* _Recorded data_
# # # # # # #
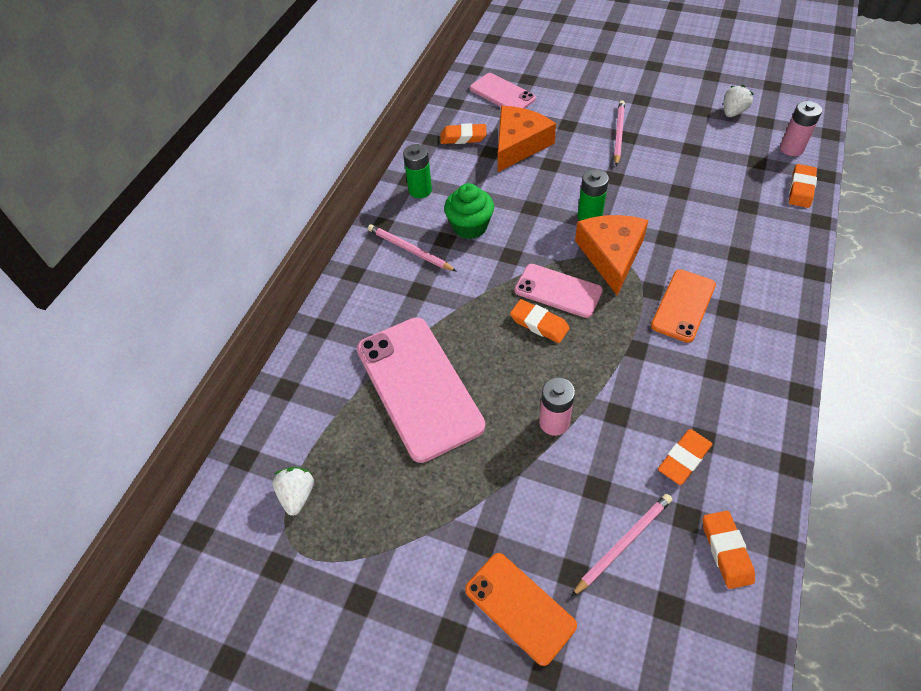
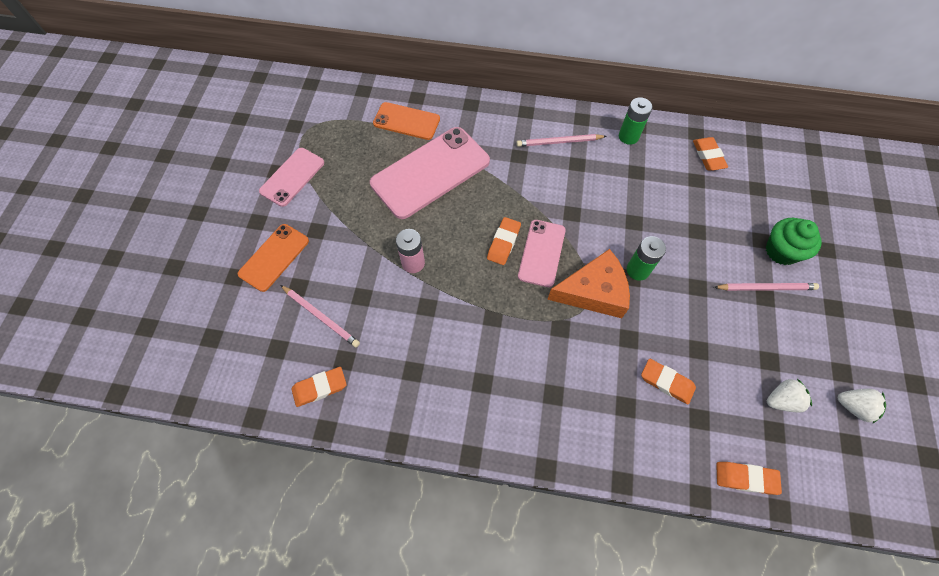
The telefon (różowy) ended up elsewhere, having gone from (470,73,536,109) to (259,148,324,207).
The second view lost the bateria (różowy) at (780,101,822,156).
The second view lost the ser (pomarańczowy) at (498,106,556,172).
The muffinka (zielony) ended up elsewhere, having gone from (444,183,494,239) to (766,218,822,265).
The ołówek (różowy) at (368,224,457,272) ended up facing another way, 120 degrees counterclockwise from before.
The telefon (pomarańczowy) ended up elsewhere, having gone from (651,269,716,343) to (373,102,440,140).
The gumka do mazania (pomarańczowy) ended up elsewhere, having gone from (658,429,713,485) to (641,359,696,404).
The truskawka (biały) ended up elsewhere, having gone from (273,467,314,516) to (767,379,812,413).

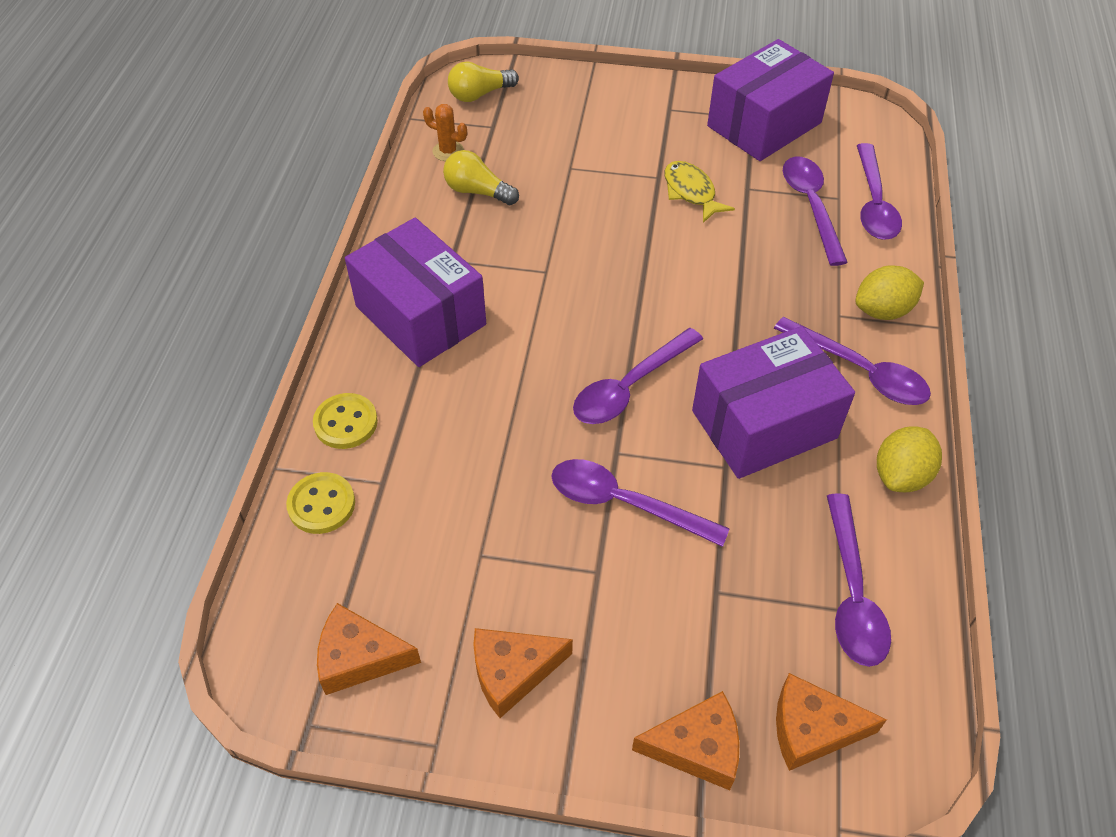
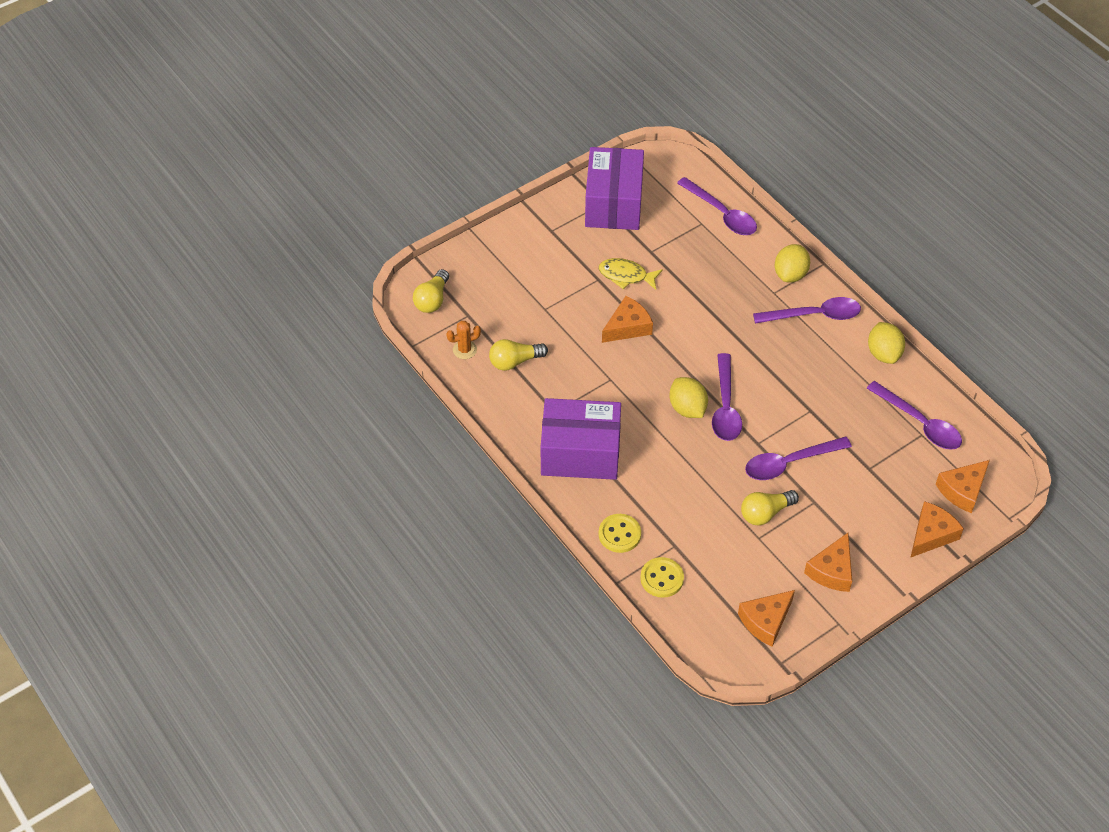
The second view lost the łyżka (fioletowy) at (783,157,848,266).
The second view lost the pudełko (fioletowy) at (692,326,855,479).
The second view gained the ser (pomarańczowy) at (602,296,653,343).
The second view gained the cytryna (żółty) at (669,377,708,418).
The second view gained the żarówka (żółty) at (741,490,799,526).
# # # # # # #
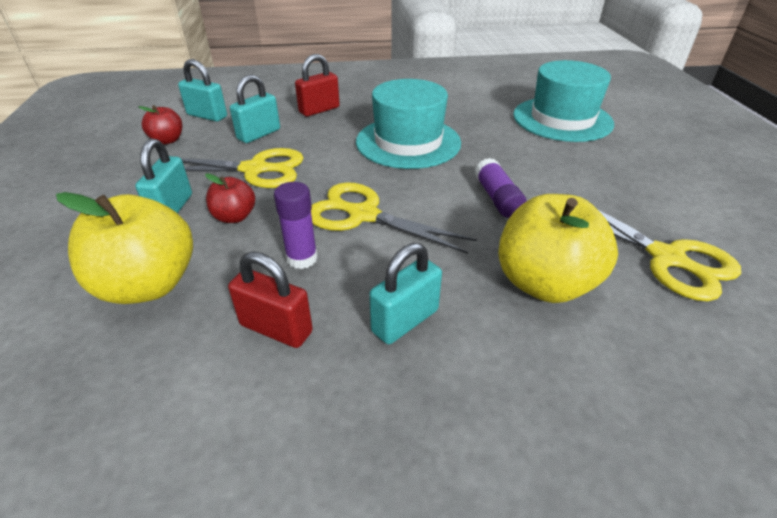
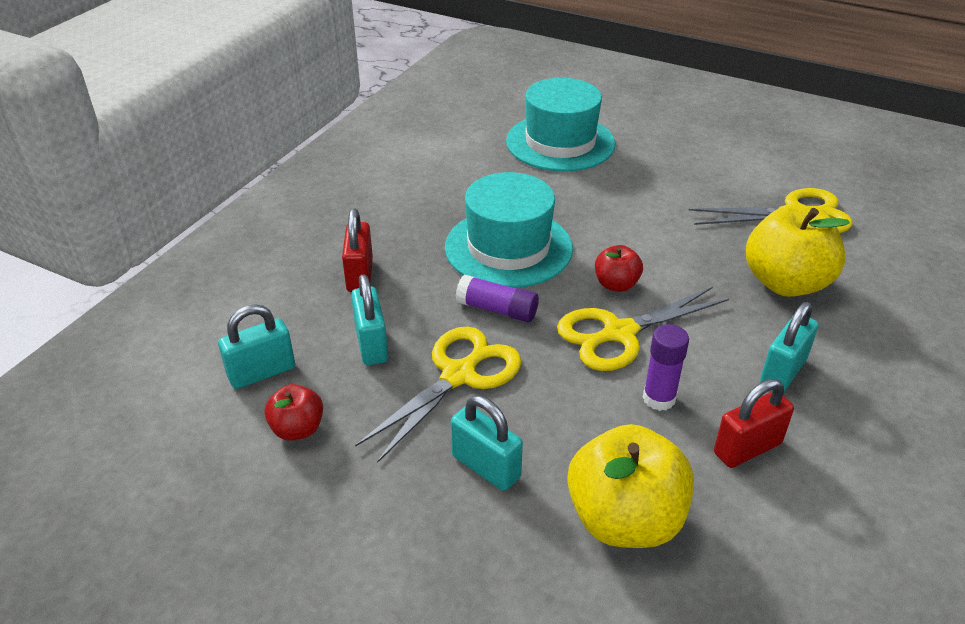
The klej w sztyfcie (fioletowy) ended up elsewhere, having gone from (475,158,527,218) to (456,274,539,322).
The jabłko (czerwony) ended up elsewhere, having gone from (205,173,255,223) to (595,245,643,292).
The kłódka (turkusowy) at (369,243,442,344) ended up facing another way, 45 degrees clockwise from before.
# # # # # # #
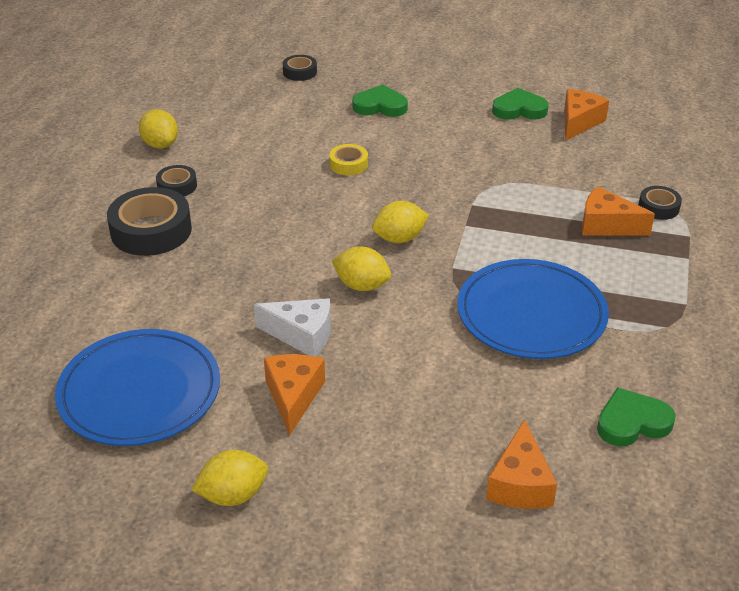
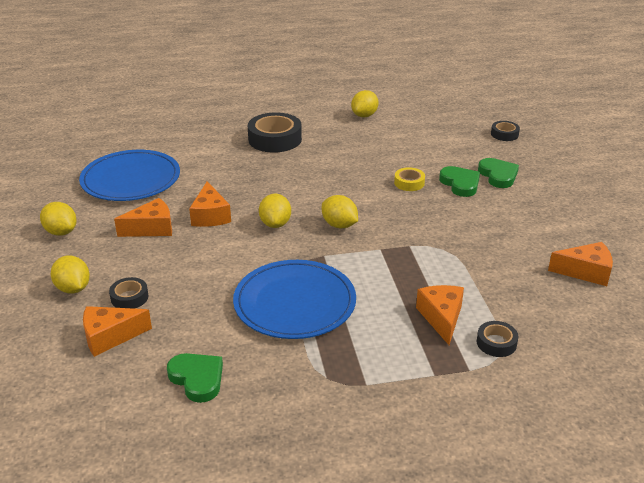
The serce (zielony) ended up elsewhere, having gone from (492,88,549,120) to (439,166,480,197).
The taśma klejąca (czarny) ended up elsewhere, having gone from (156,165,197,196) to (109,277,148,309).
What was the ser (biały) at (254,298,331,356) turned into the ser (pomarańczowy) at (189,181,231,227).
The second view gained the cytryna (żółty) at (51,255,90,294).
# # # # # # #
* _Your instructions_
Working from the data above, extract solely the lines from the one containing "The telefon (różowy)" through the one containing "The gumka do", exactly as they appear, both included.

* _Exercise answer_
The telefon (różowy) ended up elsewhere, having gone from (470,73,536,109) to (259,148,324,207).
The second view lost the bateria (różowy) at (780,101,822,156).
The second view lost the ser (pomarańczowy) at (498,106,556,172).
The muffinka (zielony) ended up elsewhere, having gone from (444,183,494,239) to (766,218,822,265).
The ołówek (różowy) at (368,224,457,272) ended up facing another way, 120 degrees counterclockwise from before.
The telefon (pomarańczowy) ended up elsewhere, having gone from (651,269,716,343) to (373,102,440,140).
The gumka do mazania (pomarańczowy) ended up elsewhere, having gone from (658,429,713,485) to (641,359,696,404).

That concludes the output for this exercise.